TASK DIRECTIONS: Leave out all pictures. Return exactly the lines from the top of the material through the line containing "The camera went 45 degrees right and 10".

DATA EXTRACT:
# # # #

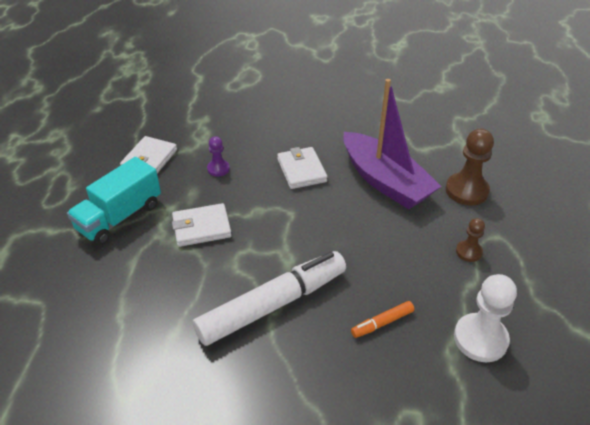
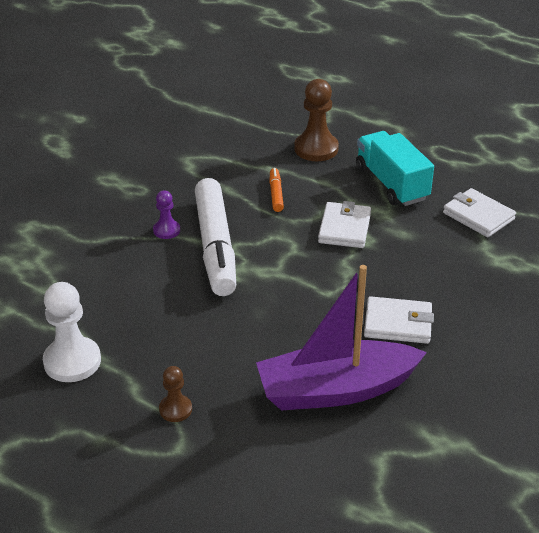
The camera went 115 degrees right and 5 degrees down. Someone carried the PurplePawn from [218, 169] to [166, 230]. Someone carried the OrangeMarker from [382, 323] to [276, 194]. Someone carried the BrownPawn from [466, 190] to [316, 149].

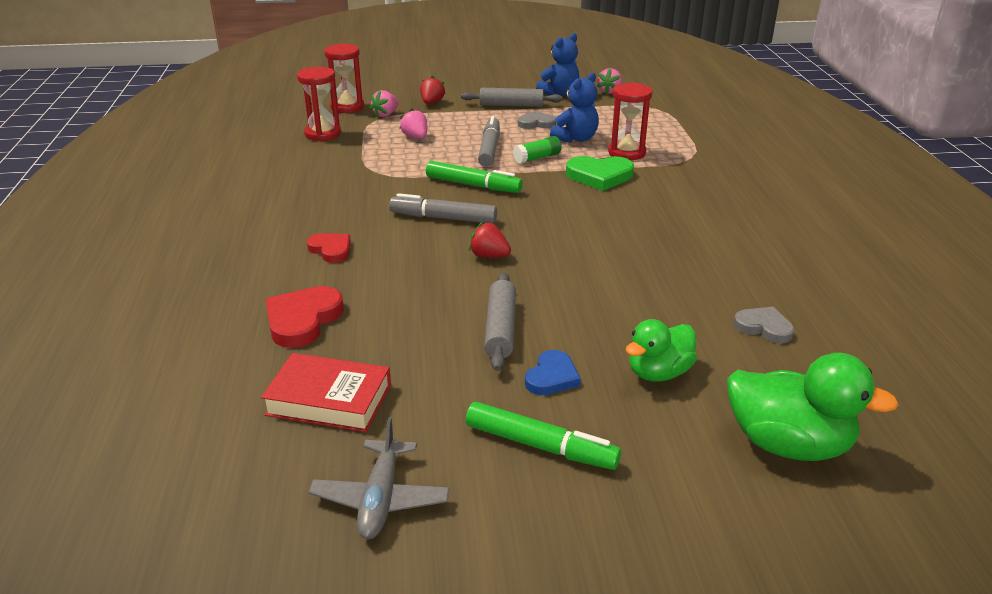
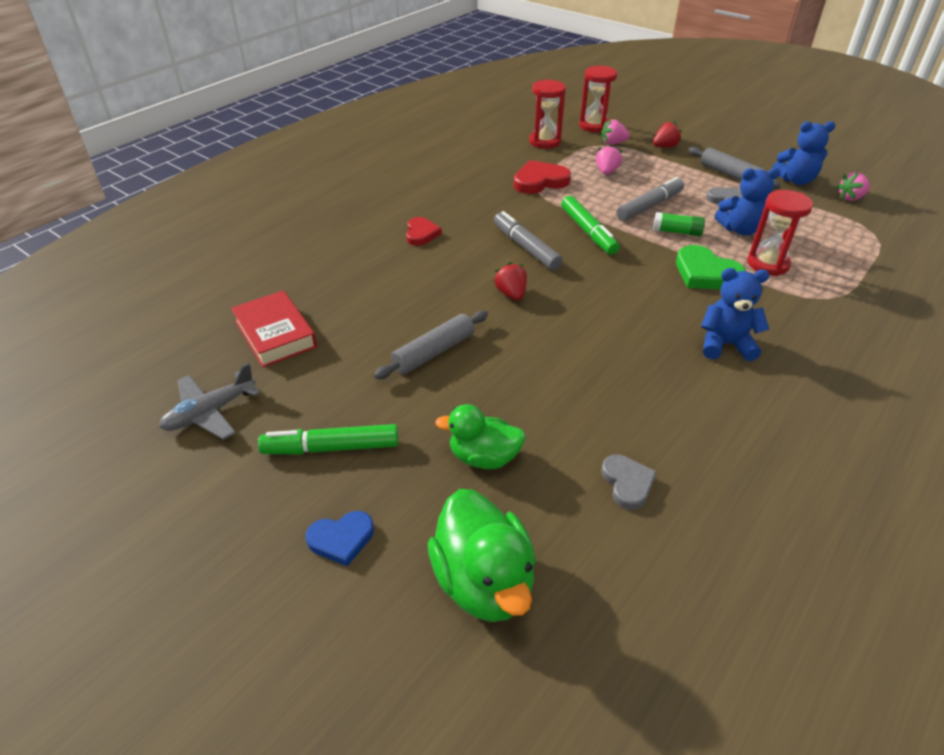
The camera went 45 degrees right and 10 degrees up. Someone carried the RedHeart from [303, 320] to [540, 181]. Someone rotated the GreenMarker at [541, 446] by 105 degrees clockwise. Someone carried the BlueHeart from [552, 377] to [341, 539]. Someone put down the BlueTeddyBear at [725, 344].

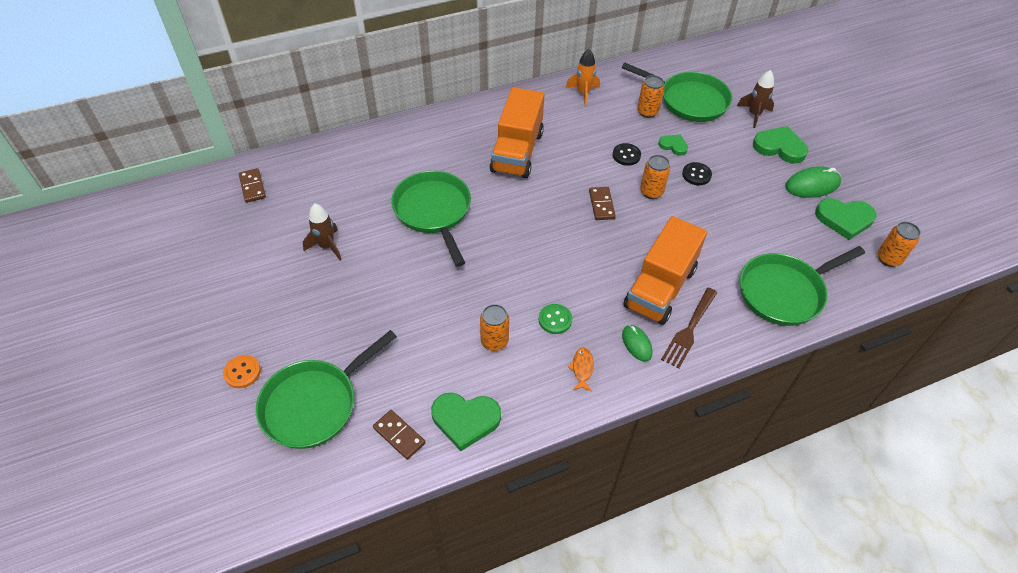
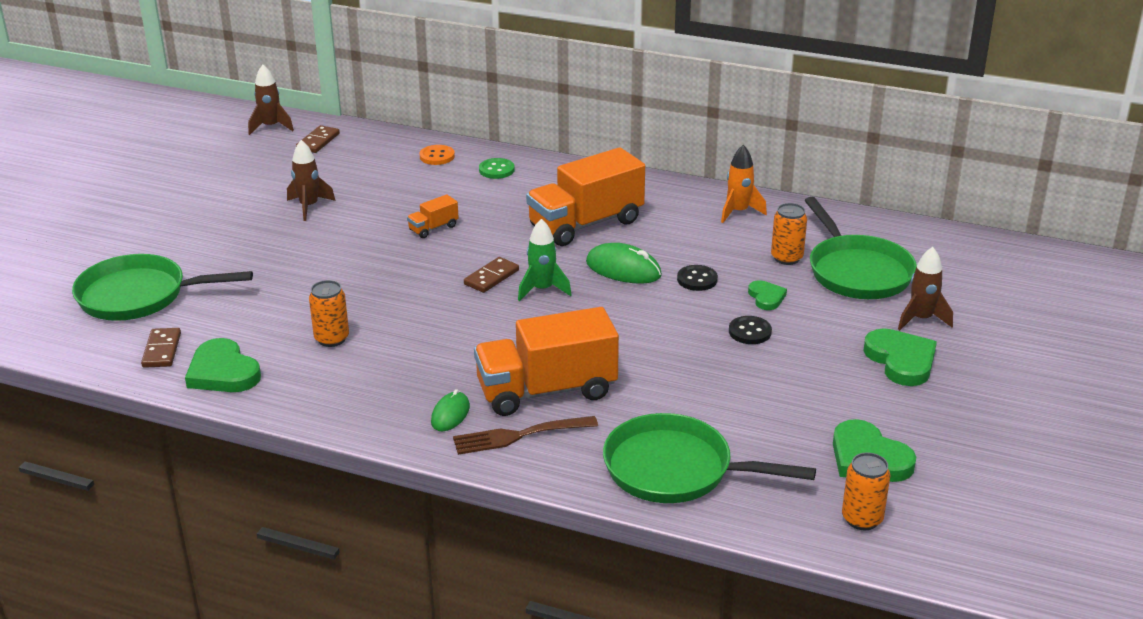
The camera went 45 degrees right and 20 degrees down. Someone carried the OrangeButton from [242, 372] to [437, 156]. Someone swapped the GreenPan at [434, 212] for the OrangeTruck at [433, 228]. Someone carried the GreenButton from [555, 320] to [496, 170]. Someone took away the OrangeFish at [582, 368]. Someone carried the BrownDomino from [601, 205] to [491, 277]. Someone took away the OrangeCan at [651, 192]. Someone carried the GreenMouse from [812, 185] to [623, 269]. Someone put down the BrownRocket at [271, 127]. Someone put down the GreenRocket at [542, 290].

# # # #

RESPONSE TO THIS TASK:
The camera went 115 degrees right and 5 degrees down. Someone carried the PurplePawn from [218, 169] to [166, 230]. Someone carried the OrangeMarker from [382, 323] to [276, 194]. Someone carried the BrownPawn from [466, 190] to [316, 149].

The camera went 45 degrees right and 10 degrees up. Someone carried the RedHeart from [303, 320] to [540, 181]. Someone rotated the GreenMarker at [541, 446] by 105 degrees clockwise. Someone carried the BlueHeart from [552, 377] to [341, 539]. Someone put down the BlueTeddyBear at [725, 344].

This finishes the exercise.